Record excerpts Block Start

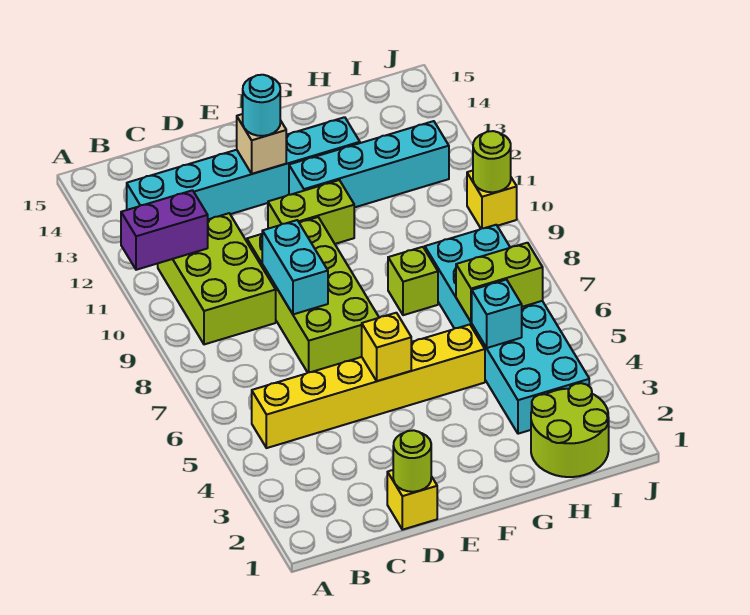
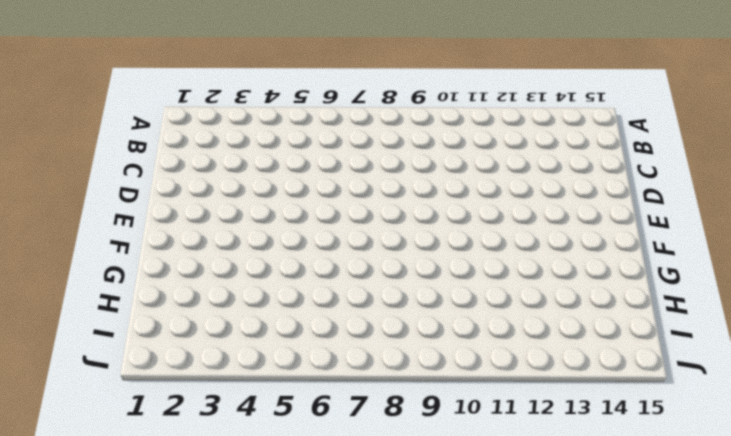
none -> yellow brick B5:G5 level 1
none -> lime brick B9:C11 level 1
none -> cyan brick B13:G13 level 1

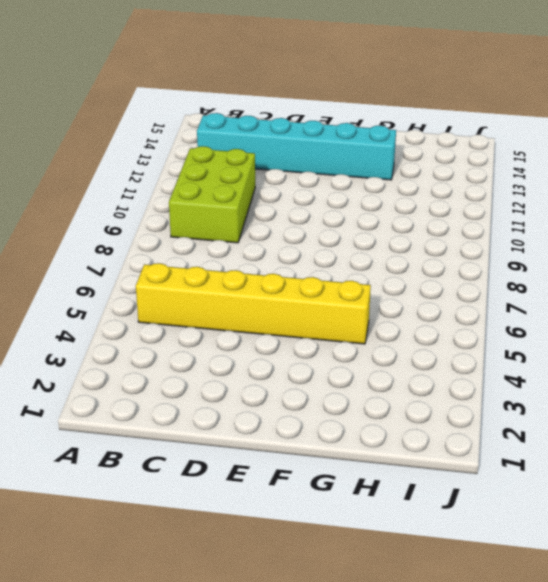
none -> yellow brick D1 level 1
none -> lime brick D7:E10 level 1
none -> lime brick E11:F11 level 1

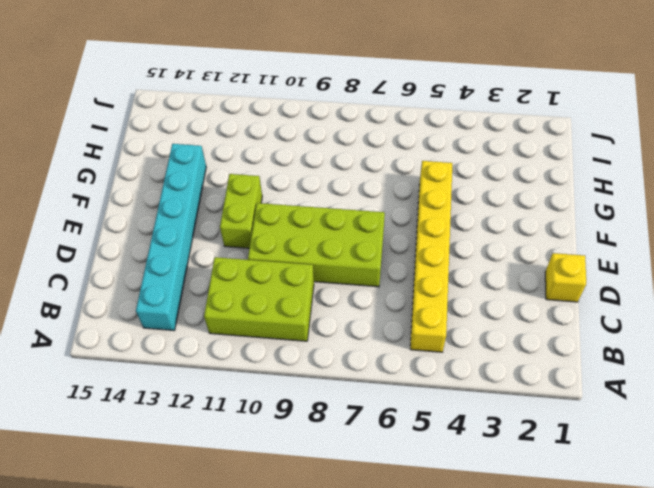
none -> cyan brick F12:I12 level 1
none -> lime brick G8 level 1
none -> lime round brick H1:I2 level 1

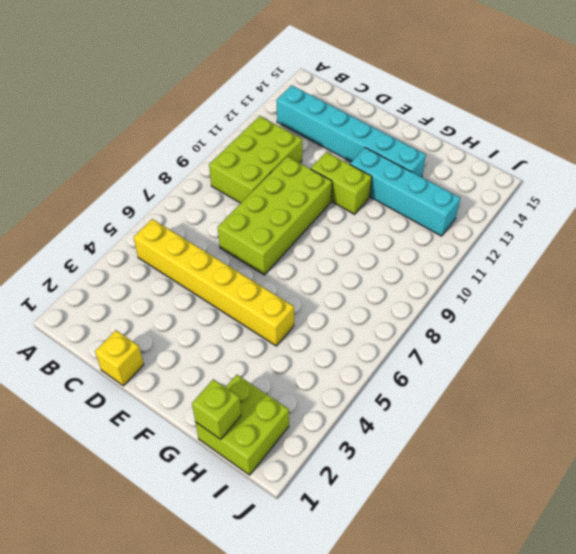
lime brick H1:I2 level 1 -> lime round brick H1:I2 level 1
lime brick H1 level 2 -> lime brick G8 level 1
none -> cyan brick H3:I8 level 1
none -> yellow brick J10 level 1
none -> purple brick A11:B11 level 2

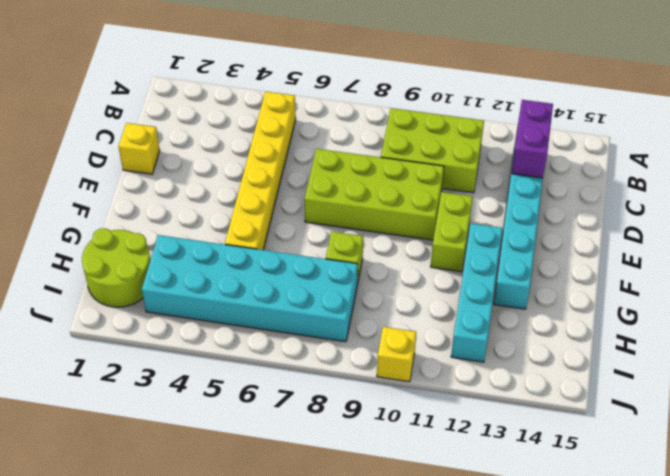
purple brick B13:C13 level 2 -> purple brick A11:B11 level 2
none -> lime round brick D1 level 2
none -> cyan brick D8:D9 level 2
none -> yellow brick E5 level 2

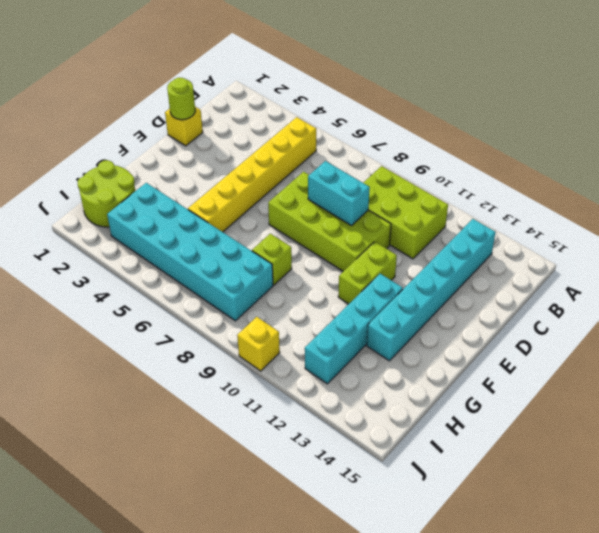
none -> purple brick A11:B11 level 2
none -> yellow brick E5 level 2
none -> tan brick E13 level 2

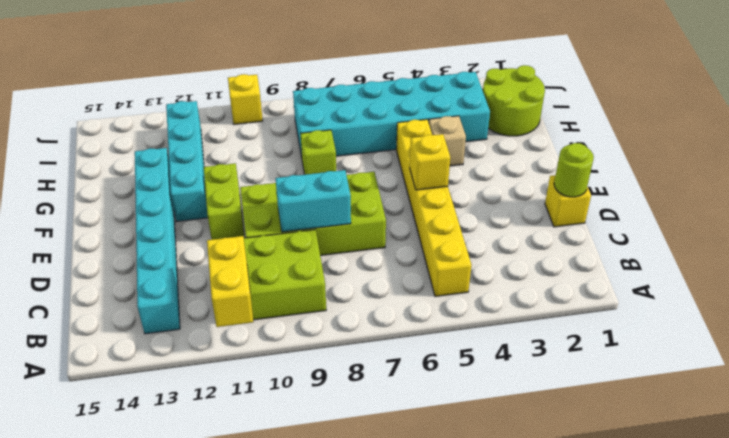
yellow brick A11:B11 level 2 -> purple brick A11:B11 level 2
tan brick G4 level 1 -> tan brick E13 level 2
none -> cyan brick H5 level 2
none -> lime brick H6:I6 level 2
none -> lime round brick J10 level 2

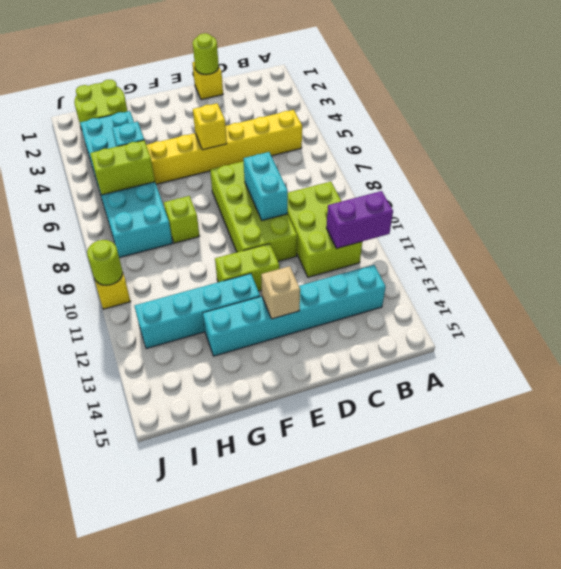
none -> cyan round brick E13 level 3

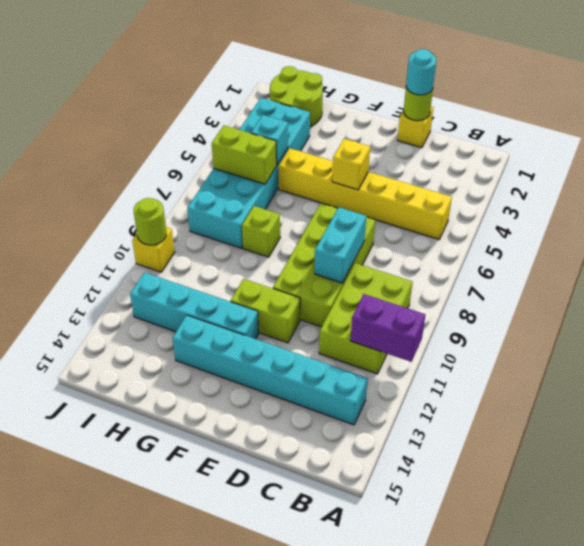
cyan round brick D1 level 3 -> cyan round brick E13 level 3
none -> tan brick E13 level 2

Record excerpts Block End

Exercise directions:
Hand back the records above exactly as they are, pictures excluded.

Exercise solution:
none -> yellow brick B5:G5 level 1
none -> lime brick B9:C11 level 1
none -> cyan brick B13:G13 level 1

none -> yellow brick D1 level 1
none -> lime brick D7:E10 level 1
none -> lime brick E11:F11 level 1

none -> cyan brick F12:I12 level 1
none -> lime brick G8 level 1
none -> lime round brick H1:I2 level 1

lime brick H1:I2 level 1 -> lime round brick H1:I2 level 1
lime brick H1 level 2 -> lime brick G8 level 1
none -> cyan brick H3:I8 level 1
none -> yellow brick J10 level 1
none -> purple brick A11:B11 level 2

purple brick B13:C13 level 2 -> purple brick A11:B11 level 2
none -> lime round brick D1 level 2
none -> cyan brick D8:D9 level 2
none -> yellow brick E5 level 2

none -> purple brick A11:B11 level 2
none -> yellow brick E5 level 2
none -> tan brick E13 level 2

yellow brick A11:B11 level 2 -> purple brick A11:B11 level 2
tan brick G4 level 1 -> tan brick E13 level 2
none -> cyan brick H5 level 2
none -> lime brick H6:I6 level 2
none -> lime round brick J10 level 2

none -> cyan round brick E13 level 3

cyan round brick D1 level 3 -> cyan round brick E13 level 3
none -> tan brick E13 level 2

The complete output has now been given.